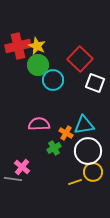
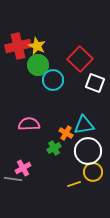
pink semicircle: moved 10 px left
pink cross: moved 1 px right, 1 px down; rotated 21 degrees clockwise
yellow line: moved 1 px left, 2 px down
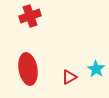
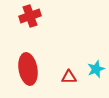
cyan star: rotated 18 degrees clockwise
red triangle: rotated 28 degrees clockwise
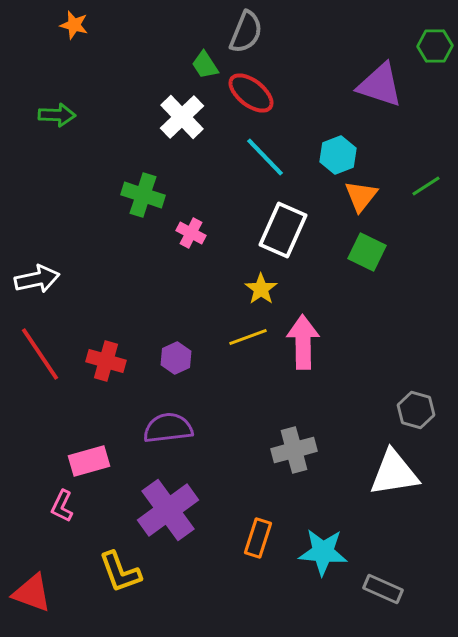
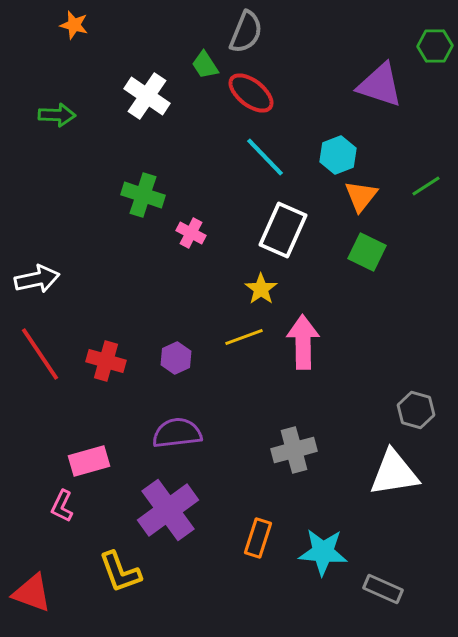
white cross: moved 35 px left, 21 px up; rotated 12 degrees counterclockwise
yellow line: moved 4 px left
purple semicircle: moved 9 px right, 5 px down
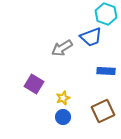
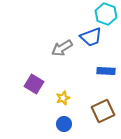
blue circle: moved 1 px right, 7 px down
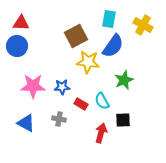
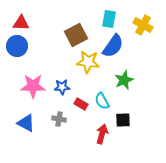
brown square: moved 1 px up
red arrow: moved 1 px right, 1 px down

=====

Copy out the rows above, swapping every "rotated" for "turned" and leaving everything else unchanged. Omit the picture lines.

pink semicircle: moved 10 px left
pink cross: moved 1 px right, 1 px down; turned 21 degrees clockwise
yellow line: moved 1 px left, 2 px down
cyan star: turned 18 degrees clockwise
red triangle: turned 28 degrees clockwise
white cross: moved 35 px left, 21 px up; turned 12 degrees counterclockwise
yellow line: moved 4 px left
purple semicircle: moved 9 px right, 5 px down
blue circle: moved 1 px right, 7 px down
brown square: moved 1 px up
red arrow: moved 1 px right, 1 px down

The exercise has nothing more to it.